### Task to carry out
Retype, word for word, each line between the lines holding "old: RoyalPurpleEyeglasses" and "old: RosePinkDeepDish", inclusive, and leave the rest of the data alone.

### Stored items
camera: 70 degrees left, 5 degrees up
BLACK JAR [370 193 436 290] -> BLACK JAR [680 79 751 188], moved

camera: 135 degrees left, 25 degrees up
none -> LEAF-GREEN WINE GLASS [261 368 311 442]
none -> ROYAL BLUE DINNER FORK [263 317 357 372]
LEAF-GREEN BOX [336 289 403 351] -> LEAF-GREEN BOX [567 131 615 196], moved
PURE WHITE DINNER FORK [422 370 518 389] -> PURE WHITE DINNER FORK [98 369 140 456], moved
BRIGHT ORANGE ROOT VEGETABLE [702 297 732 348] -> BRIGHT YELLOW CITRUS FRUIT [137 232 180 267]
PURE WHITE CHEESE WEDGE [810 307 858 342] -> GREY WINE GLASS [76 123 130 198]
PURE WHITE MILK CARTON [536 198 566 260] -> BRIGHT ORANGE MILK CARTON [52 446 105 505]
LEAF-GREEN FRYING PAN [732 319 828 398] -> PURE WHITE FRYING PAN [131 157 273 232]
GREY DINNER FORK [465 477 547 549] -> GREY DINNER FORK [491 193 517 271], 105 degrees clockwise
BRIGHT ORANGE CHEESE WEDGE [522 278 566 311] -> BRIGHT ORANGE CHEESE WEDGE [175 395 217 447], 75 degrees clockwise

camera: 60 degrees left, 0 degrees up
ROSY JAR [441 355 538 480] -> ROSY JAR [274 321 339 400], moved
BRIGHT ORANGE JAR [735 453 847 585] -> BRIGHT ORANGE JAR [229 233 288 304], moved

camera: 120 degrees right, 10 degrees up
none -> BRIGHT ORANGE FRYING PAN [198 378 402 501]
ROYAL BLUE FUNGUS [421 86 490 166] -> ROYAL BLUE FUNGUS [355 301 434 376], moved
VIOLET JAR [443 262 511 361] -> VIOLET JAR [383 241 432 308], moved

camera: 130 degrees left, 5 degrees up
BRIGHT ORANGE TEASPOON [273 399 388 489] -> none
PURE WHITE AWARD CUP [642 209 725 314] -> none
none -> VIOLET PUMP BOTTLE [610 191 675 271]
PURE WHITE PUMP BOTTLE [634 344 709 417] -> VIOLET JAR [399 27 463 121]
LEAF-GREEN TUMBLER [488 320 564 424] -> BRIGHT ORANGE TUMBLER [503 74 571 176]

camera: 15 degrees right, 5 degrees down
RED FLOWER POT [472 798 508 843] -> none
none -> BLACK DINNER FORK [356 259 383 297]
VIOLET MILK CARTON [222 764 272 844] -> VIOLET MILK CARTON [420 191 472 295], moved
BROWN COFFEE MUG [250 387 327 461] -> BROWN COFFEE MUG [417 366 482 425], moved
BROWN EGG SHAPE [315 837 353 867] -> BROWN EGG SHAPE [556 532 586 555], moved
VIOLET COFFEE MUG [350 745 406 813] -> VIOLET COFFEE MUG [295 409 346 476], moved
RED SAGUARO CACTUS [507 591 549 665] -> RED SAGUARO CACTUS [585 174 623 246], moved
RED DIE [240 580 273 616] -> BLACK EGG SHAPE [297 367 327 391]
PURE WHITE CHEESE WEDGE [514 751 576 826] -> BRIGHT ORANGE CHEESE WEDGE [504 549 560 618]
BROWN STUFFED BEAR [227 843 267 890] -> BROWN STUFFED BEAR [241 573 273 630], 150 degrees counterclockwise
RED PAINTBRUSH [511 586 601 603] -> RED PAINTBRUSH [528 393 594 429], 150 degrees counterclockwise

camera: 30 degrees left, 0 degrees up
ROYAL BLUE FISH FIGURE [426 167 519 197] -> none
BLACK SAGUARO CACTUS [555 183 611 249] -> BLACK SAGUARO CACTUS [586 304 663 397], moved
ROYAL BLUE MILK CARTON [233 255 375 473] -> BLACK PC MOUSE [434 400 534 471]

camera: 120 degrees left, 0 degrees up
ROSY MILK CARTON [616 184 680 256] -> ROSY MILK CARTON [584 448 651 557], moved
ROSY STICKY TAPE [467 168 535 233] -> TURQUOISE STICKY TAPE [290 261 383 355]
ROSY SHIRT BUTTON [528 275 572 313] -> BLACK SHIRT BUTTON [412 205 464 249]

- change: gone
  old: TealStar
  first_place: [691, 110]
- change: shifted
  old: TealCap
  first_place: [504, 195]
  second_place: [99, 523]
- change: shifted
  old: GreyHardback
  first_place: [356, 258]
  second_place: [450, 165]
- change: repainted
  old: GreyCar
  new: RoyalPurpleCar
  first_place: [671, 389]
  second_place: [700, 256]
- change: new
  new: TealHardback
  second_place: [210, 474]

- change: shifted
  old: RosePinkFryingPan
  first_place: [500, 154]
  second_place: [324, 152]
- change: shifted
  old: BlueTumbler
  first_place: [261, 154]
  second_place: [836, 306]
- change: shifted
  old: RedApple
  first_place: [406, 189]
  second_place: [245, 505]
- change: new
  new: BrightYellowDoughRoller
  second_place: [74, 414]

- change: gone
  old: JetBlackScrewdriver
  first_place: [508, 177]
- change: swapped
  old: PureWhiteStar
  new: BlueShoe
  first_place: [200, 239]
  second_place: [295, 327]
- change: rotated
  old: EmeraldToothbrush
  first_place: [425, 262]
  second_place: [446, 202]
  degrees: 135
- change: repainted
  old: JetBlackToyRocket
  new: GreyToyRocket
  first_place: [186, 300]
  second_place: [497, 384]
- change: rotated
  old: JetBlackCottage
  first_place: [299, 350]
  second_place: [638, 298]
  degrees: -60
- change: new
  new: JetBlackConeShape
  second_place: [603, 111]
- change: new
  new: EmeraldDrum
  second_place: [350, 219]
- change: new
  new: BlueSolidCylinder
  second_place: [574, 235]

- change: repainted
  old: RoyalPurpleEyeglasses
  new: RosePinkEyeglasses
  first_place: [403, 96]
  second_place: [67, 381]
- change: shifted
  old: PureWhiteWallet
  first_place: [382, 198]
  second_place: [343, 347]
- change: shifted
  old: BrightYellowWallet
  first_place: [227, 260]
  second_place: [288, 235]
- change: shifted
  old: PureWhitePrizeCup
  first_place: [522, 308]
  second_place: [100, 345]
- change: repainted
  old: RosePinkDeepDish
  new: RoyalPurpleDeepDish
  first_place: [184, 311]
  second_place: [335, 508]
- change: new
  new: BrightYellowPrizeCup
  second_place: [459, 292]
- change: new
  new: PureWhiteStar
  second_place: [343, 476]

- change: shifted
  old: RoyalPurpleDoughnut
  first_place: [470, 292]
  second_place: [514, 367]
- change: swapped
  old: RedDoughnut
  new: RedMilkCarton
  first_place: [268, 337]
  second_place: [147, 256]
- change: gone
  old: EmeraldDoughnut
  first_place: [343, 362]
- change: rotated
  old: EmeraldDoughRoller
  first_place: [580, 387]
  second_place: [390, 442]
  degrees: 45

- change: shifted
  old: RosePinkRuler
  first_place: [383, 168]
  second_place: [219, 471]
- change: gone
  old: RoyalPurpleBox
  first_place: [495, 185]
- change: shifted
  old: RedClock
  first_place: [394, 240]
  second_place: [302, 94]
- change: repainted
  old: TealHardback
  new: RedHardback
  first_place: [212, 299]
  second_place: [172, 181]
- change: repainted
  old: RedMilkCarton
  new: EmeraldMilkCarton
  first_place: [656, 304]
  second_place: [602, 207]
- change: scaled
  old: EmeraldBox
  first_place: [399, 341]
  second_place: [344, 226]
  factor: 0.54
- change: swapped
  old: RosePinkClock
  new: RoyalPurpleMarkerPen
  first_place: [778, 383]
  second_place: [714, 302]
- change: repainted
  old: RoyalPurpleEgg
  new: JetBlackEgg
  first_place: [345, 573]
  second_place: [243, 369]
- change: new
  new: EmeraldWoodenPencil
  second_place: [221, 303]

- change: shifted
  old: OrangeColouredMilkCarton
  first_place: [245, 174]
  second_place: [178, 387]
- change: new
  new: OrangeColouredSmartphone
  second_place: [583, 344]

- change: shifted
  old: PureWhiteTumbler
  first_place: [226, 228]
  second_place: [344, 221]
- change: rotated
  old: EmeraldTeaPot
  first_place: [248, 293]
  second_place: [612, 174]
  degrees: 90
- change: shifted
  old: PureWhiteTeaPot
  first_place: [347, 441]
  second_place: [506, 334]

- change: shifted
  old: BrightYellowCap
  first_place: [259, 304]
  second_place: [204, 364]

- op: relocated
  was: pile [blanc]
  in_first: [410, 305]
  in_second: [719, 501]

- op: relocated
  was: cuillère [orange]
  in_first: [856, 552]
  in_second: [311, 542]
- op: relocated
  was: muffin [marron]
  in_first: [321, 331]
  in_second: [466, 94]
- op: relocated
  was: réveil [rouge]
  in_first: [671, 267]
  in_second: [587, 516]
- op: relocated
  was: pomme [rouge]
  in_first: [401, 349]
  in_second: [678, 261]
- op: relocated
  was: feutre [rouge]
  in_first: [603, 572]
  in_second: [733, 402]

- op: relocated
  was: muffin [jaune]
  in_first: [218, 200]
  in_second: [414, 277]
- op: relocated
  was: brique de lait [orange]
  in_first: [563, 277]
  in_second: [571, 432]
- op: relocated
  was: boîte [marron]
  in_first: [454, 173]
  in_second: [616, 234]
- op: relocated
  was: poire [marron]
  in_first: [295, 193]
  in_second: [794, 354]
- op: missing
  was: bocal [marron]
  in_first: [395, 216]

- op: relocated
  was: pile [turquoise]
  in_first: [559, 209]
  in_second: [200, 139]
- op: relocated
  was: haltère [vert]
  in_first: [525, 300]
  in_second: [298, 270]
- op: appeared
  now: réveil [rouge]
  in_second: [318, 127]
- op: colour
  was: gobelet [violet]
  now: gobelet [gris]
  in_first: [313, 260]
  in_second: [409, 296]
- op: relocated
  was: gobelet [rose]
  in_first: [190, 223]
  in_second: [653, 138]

### Reply to the exercise
  old: RoyalPurpleEyeglasses
  new: RosePinkEyeglasses
  first_place: [403, 96]
  second_place: [67, 381]
- change: shifted
  old: PureWhiteWallet
  first_place: [382, 198]
  second_place: [343, 347]
- change: shifted
  old: BrightYellowWallet
  first_place: [227, 260]
  second_place: [288, 235]
- change: shifted
  old: PureWhitePrizeCup
  first_place: [522, 308]
  second_place: [100, 345]
- change: repainted
  old: RosePinkDeepDish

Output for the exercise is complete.